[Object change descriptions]
━━━━━━━━

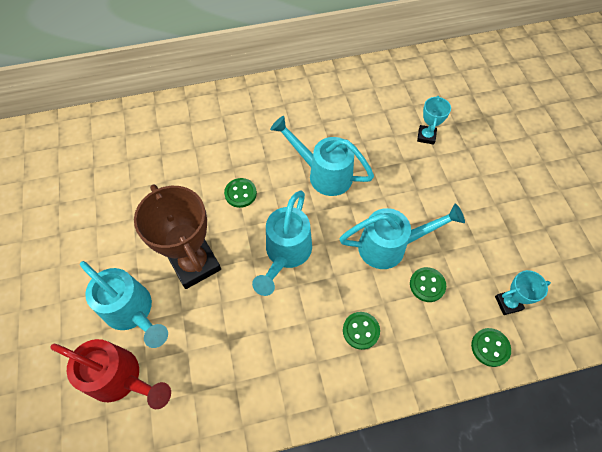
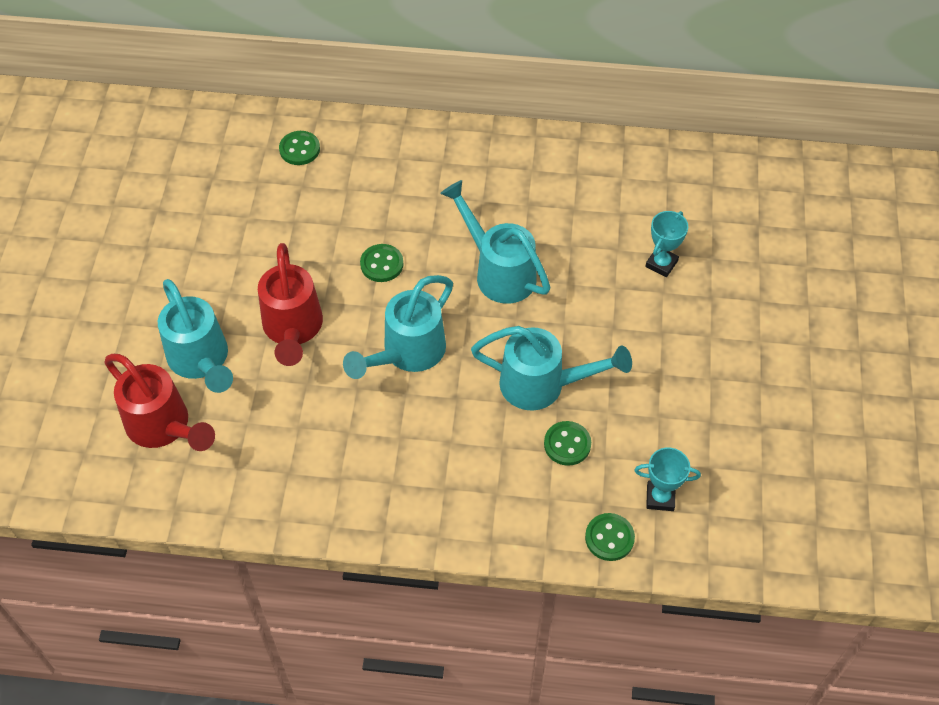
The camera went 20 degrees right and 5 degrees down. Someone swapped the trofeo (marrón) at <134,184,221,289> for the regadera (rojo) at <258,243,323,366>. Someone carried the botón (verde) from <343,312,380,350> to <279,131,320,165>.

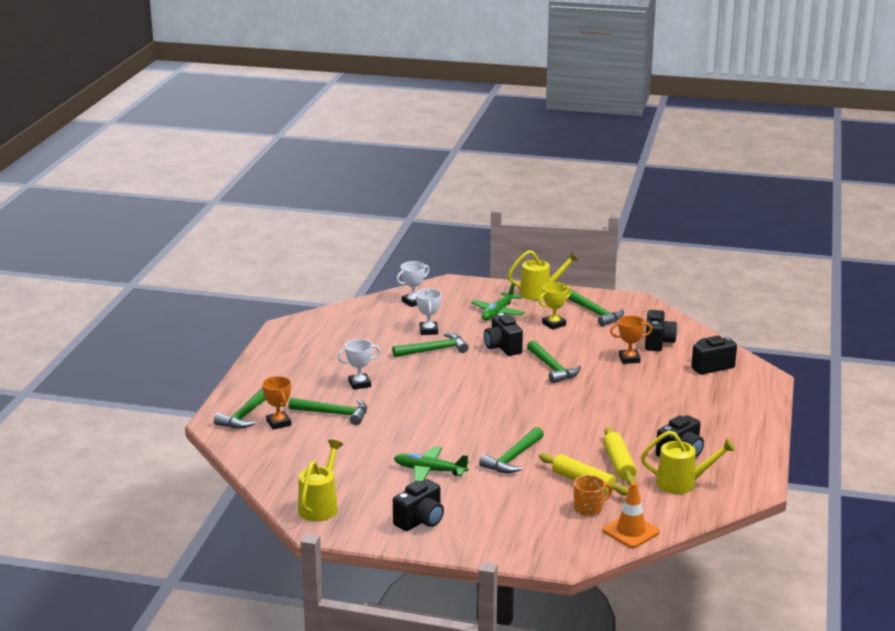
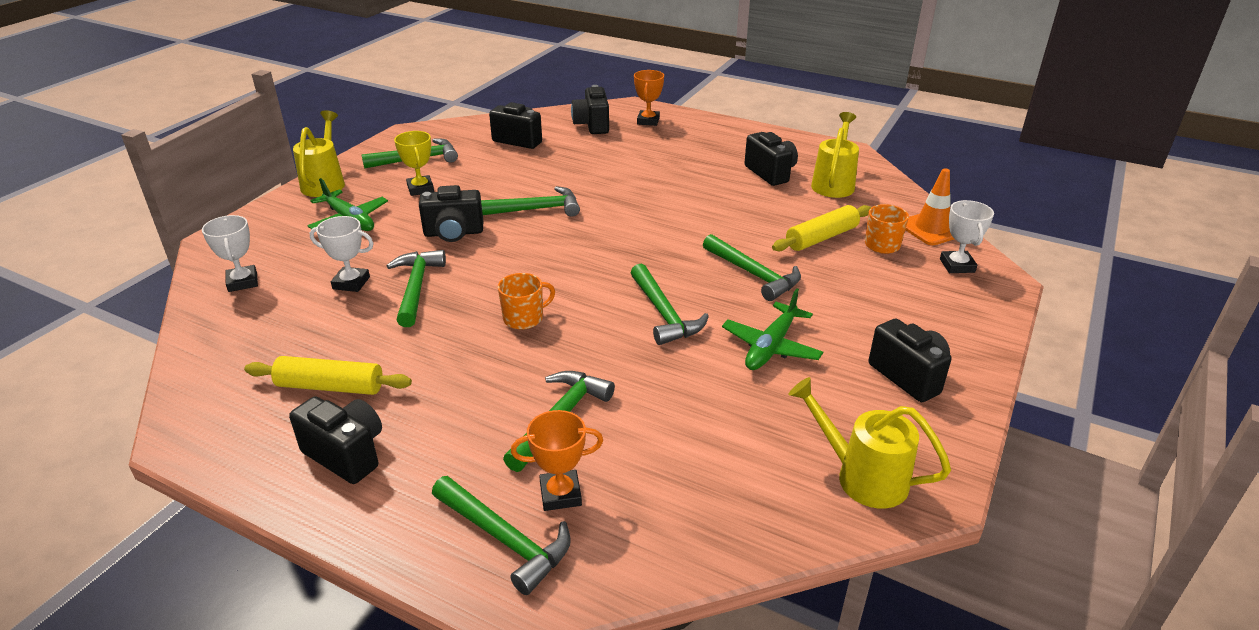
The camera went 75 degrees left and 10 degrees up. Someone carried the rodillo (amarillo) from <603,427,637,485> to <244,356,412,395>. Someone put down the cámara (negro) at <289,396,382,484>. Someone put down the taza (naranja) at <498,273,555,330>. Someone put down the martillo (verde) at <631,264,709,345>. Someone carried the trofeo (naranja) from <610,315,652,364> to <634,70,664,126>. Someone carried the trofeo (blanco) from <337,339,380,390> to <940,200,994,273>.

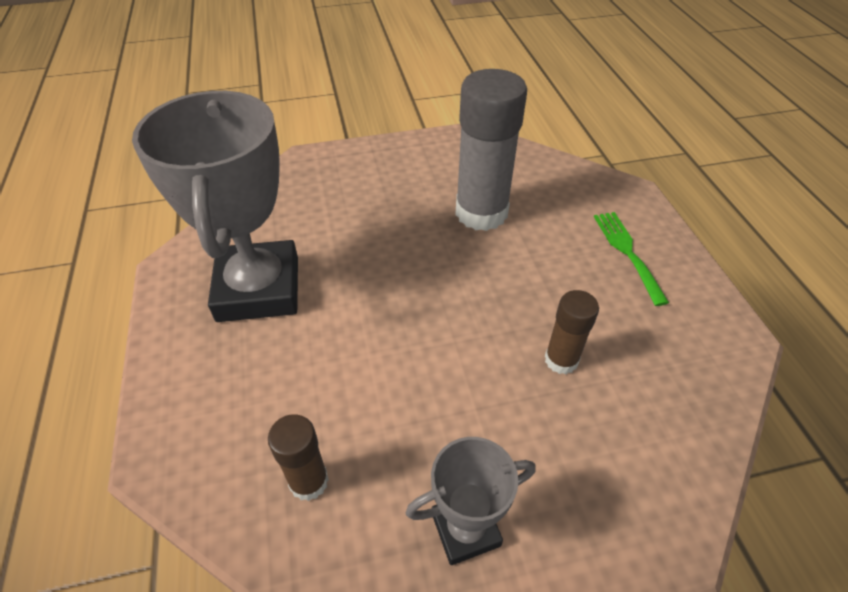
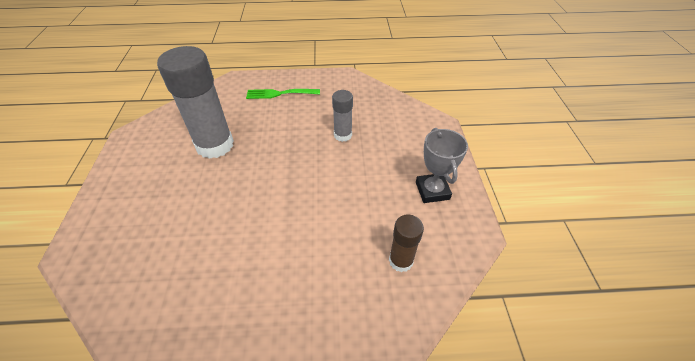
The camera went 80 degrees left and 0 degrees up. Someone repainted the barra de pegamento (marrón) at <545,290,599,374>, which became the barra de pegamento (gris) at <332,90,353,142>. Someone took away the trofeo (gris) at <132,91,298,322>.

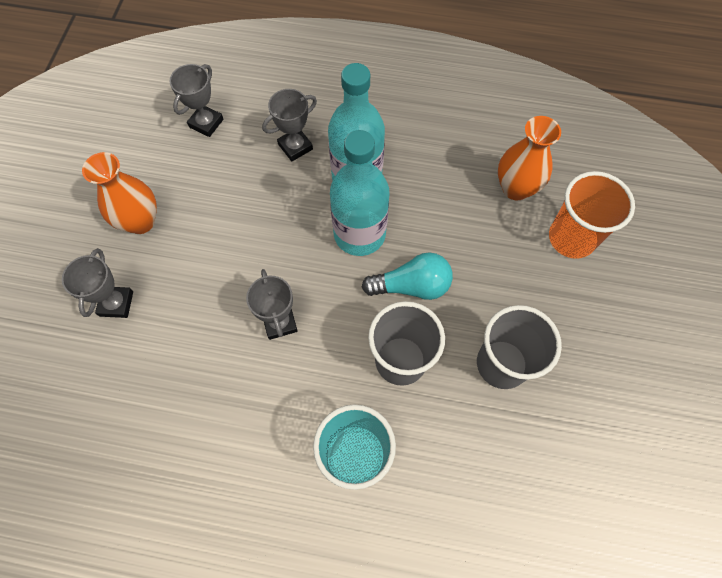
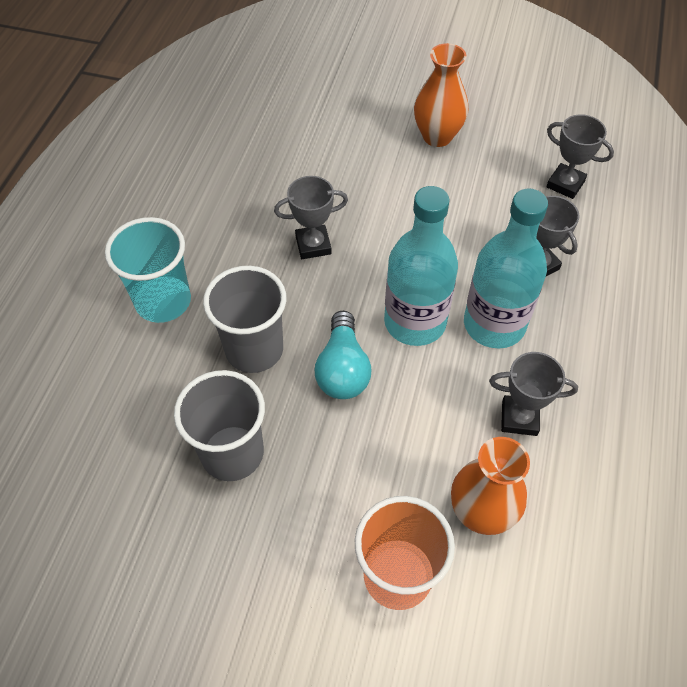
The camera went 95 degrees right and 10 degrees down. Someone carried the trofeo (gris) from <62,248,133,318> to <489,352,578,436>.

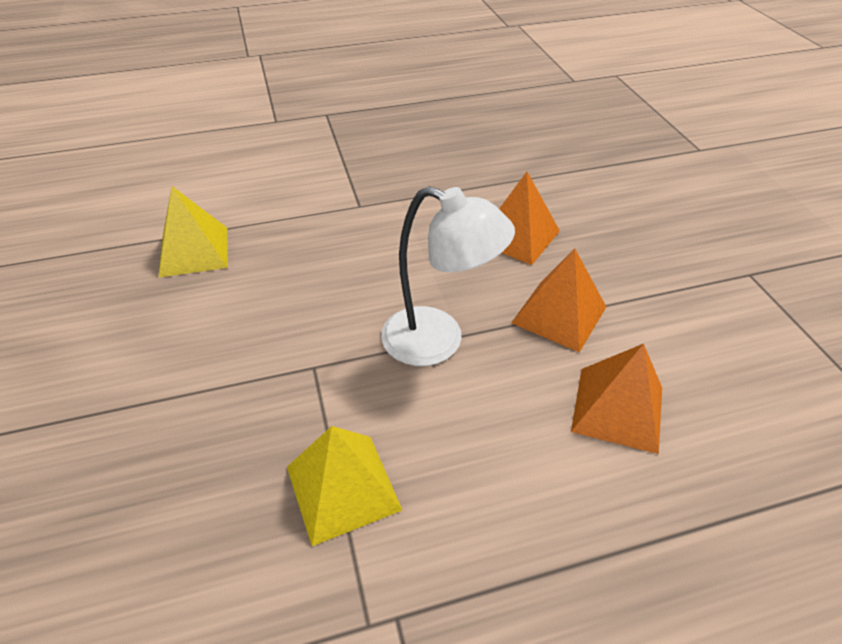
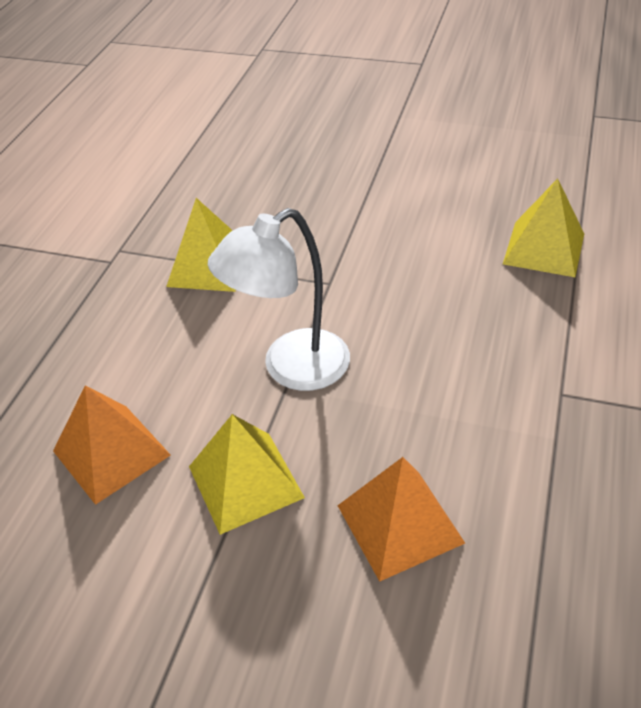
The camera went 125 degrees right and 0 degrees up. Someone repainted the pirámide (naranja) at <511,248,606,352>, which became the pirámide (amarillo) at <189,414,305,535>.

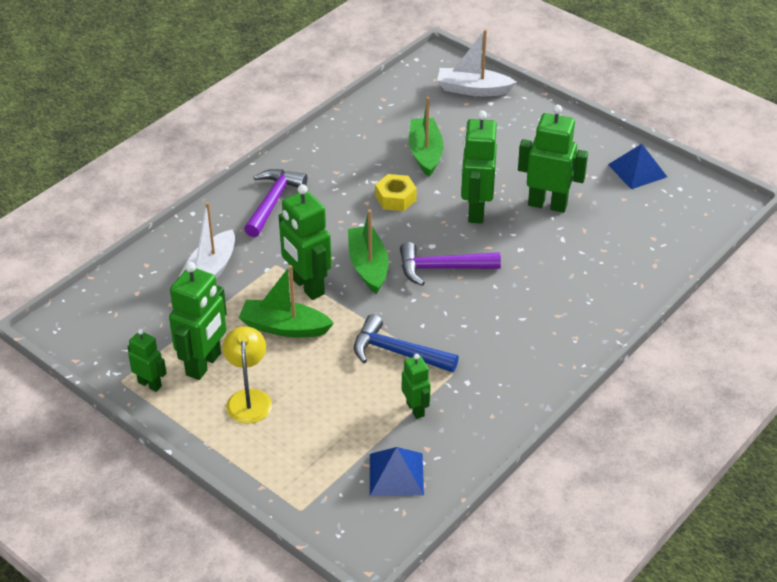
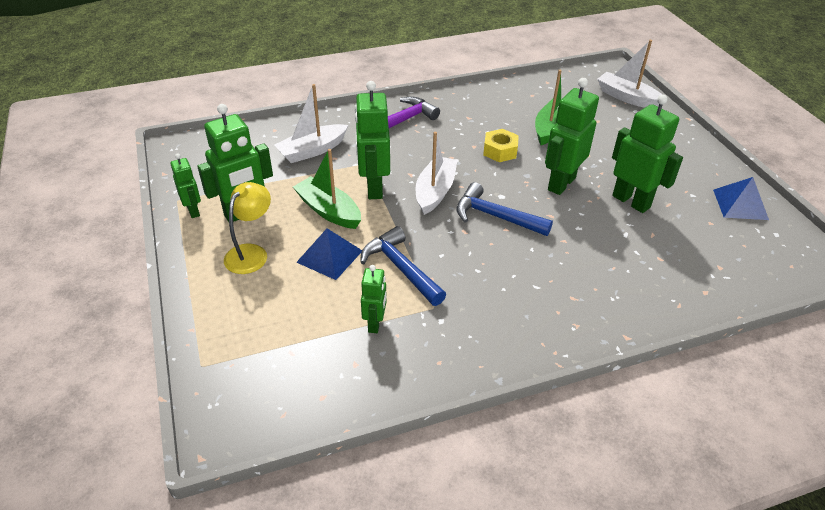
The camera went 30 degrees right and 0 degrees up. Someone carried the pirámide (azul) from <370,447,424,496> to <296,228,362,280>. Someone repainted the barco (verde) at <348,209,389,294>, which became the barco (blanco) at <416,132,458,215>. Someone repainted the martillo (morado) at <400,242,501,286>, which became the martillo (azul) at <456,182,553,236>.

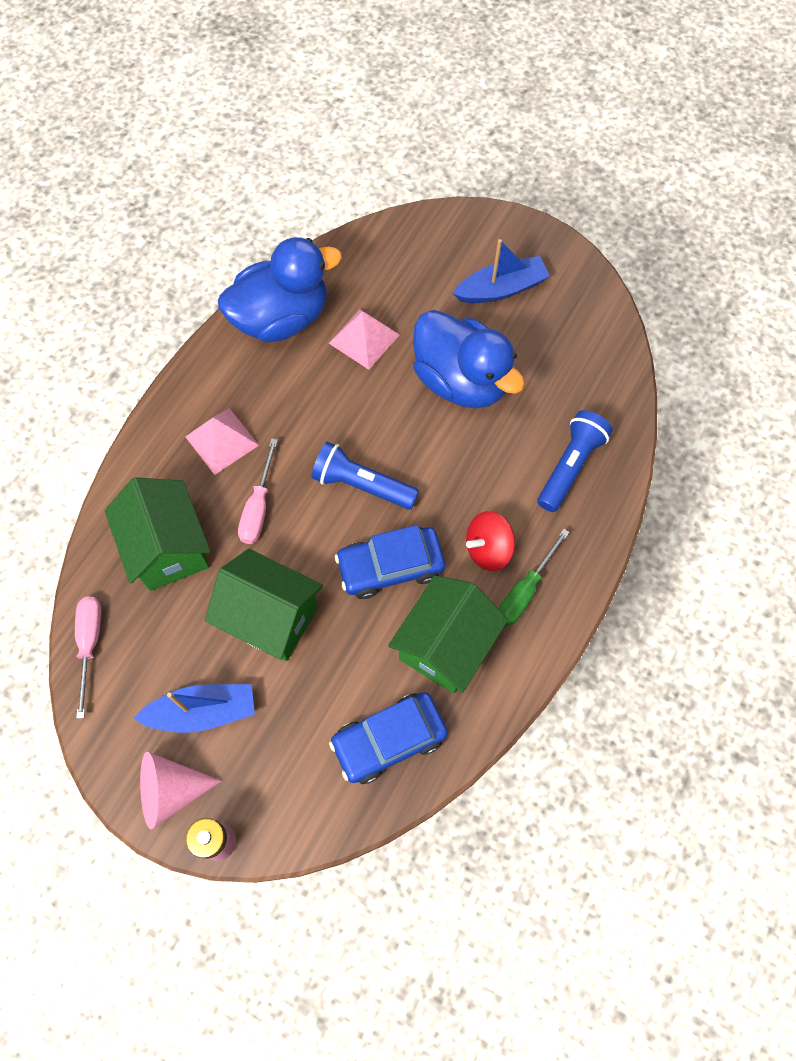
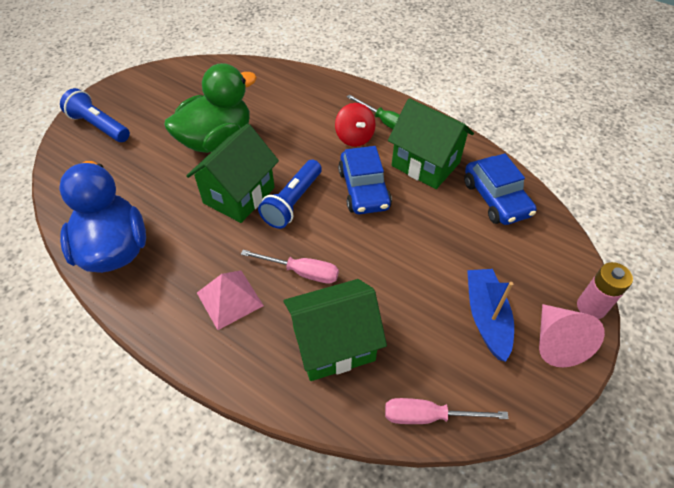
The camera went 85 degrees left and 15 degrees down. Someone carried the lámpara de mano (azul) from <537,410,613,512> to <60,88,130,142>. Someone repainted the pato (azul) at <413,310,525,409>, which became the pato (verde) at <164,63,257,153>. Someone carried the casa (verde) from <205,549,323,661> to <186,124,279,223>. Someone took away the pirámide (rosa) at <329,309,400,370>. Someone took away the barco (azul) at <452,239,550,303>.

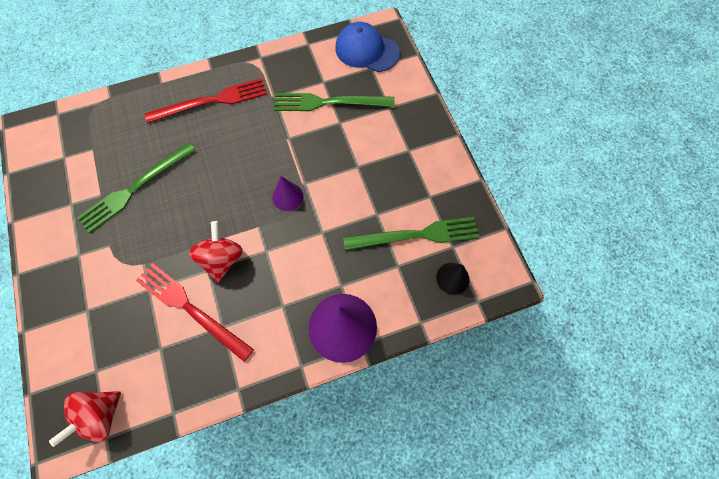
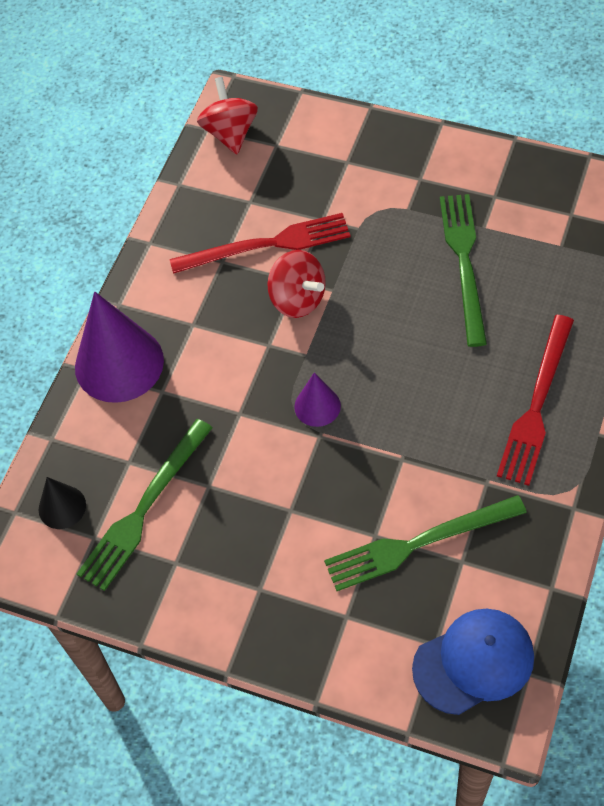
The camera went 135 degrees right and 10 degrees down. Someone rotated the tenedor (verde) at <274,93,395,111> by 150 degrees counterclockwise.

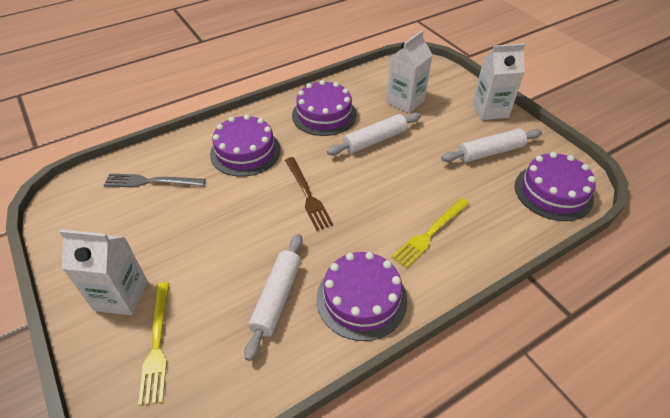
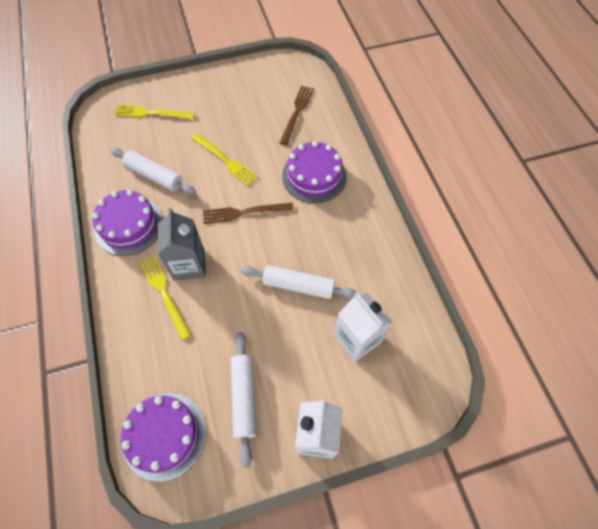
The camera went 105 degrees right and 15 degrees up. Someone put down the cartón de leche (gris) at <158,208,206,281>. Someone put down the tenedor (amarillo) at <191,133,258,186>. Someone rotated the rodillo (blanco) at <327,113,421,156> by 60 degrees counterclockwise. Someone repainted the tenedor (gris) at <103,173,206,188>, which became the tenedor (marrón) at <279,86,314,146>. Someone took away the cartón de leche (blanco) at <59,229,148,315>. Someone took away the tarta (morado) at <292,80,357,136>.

━━━━━━━━

#### Problem description:
Every record above must be given again exactly; drop the pictures.

#### Task response:
The camera went 20 degrees right and 5 degrees down. Someone swapped the trofeo (marrón) at <134,184,221,289> for the regadera (rojo) at <258,243,323,366>. Someone carried the botón (verde) from <343,312,380,350> to <279,131,320,165>.

The camera went 75 degrees left and 10 degrees up. Someone carried the rodillo (amarillo) from <603,427,637,485> to <244,356,412,395>. Someone put down the cámara (negro) at <289,396,382,484>. Someone put down the taza (naranja) at <498,273,555,330>. Someone put down the martillo (verde) at <631,264,709,345>. Someone carried the trofeo (naranja) from <610,315,652,364> to <634,70,664,126>. Someone carried the trofeo (blanco) from <337,339,380,390> to <940,200,994,273>.

The camera went 80 degrees left and 0 degrees up. Someone repainted the barra de pegamento (marrón) at <545,290,599,374>, which became the barra de pegamento (gris) at <332,90,353,142>. Someone took away the trofeo (gris) at <132,91,298,322>.

The camera went 95 degrees right and 10 degrees down. Someone carried the trofeo (gris) from <62,248,133,318> to <489,352,578,436>.

The camera went 125 degrees right and 0 degrees up. Someone repainted the pirámide (naranja) at <511,248,606,352>, which became the pirámide (amarillo) at <189,414,305,535>.

The camera went 30 degrees right and 0 degrees up. Someone carried the pirámide (azul) from <370,447,424,496> to <296,228,362,280>. Someone repainted the barco (verde) at <348,209,389,294>, which became the barco (blanco) at <416,132,458,215>. Someone repainted the martillo (morado) at <400,242,501,286>, which became the martillo (azul) at <456,182,553,236>.

The camera went 85 degrees left and 15 degrees down. Someone carried the lámpara de mano (azul) from <537,410,613,512> to <60,88,130,142>. Someone repainted the pato (azul) at <413,310,525,409>, which became the pato (verde) at <164,63,257,153>. Someone carried the casa (verde) from <205,549,323,661> to <186,124,279,223>. Someone took away the pirámide (rosa) at <329,309,400,370>. Someone took away the barco (azul) at <452,239,550,303>.

The camera went 135 degrees right and 10 degrees down. Someone rotated the tenedor (verde) at <274,93,395,111> by 150 degrees counterclockwise.

The camera went 105 degrees right and 15 degrees up. Someone put down the cartón de leche (gris) at <158,208,206,281>. Someone put down the tenedor (amarillo) at <191,133,258,186>. Someone rotated the rodillo (blanco) at <327,113,421,156> by 60 degrees counterclockwise. Someone repainted the tenedor (gris) at <103,173,206,188>, which became the tenedor (marrón) at <279,86,314,146>. Someone took away the cartón de leche (blanco) at <59,229,148,315>. Someone took away the tarta (morado) at <292,80,357,136>.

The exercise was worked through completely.